* **DATA SHOWN**
☆ ☆ ☆ ☆ ☆ ☆ ☆

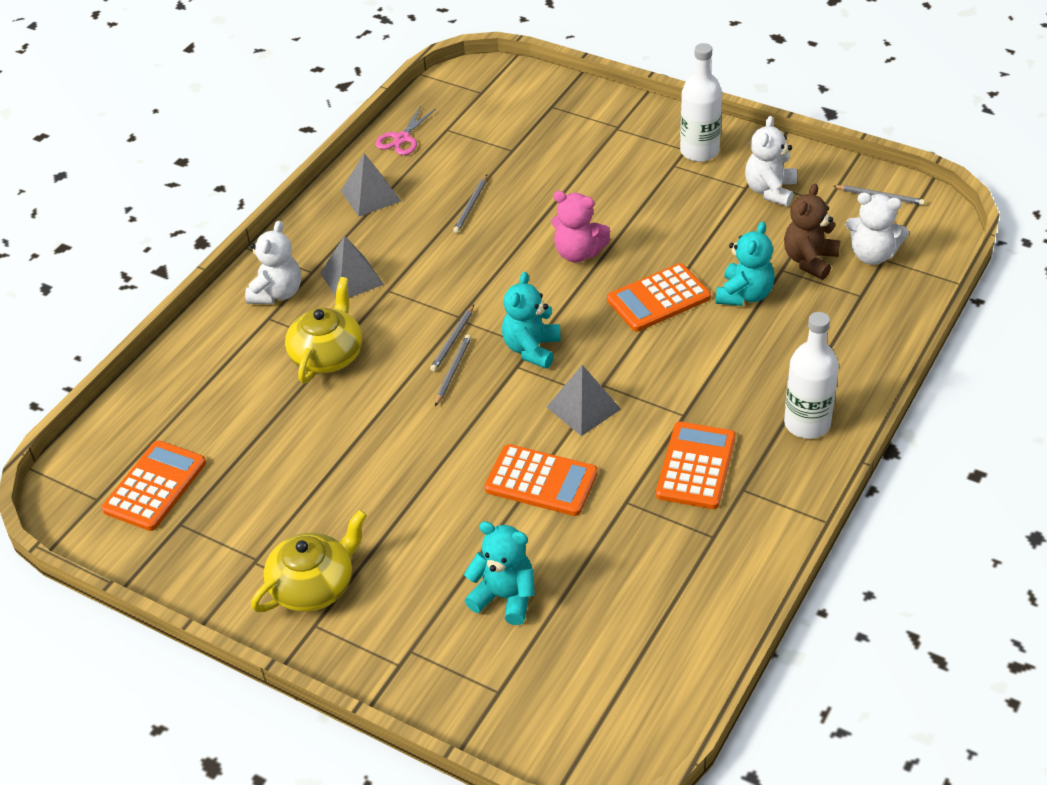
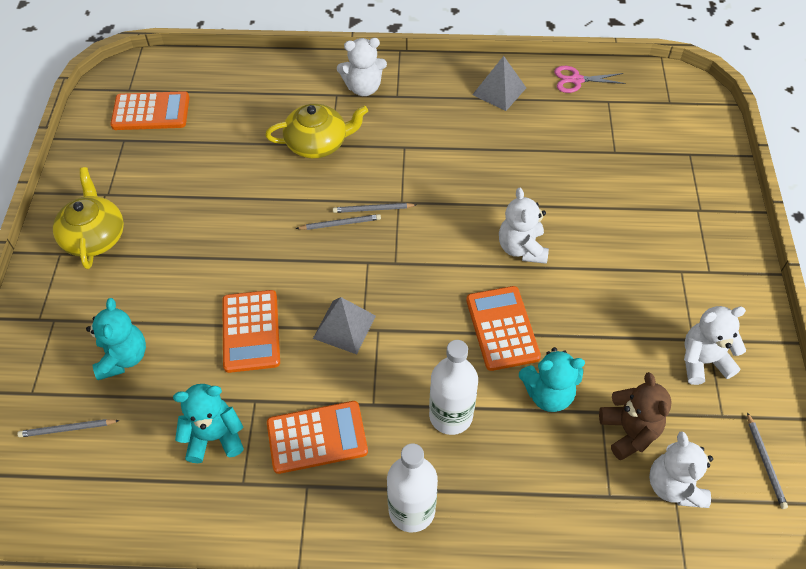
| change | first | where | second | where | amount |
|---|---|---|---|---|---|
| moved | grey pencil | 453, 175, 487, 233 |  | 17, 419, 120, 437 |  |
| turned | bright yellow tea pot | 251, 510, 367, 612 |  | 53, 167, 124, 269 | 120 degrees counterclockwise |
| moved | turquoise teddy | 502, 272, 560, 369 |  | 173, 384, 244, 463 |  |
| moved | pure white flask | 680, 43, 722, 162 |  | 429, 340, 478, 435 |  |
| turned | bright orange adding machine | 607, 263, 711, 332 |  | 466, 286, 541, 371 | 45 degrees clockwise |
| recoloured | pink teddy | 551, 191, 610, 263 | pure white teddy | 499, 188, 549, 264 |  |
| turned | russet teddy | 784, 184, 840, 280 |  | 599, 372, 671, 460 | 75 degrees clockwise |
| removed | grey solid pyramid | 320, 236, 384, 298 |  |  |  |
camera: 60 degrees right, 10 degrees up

☆ ☆ ☆ ☆ ☆ ☆ ☆

* **ACTIVITY**
Write out, exactly as given, the line containing "45 degrees clockwise |" and every line after it to the end of the records. Include nothing else.

* **ANSWER TO THIS TASK**
| turned | bright orange adding machine | 607, 263, 711, 332 |  | 466, 286, 541, 371 | 45 degrees clockwise |
| recoloured | pink teddy | 551, 191, 610, 263 | pure white teddy | 499, 188, 549, 264 |  |
| turned | russet teddy | 784, 184, 840, 280 |  | 599, 372, 671, 460 | 75 degrees clockwise |
| removed | grey solid pyramid | 320, 236, 384, 298 |  |  |  |
camera: 60 degrees right, 10 degrees up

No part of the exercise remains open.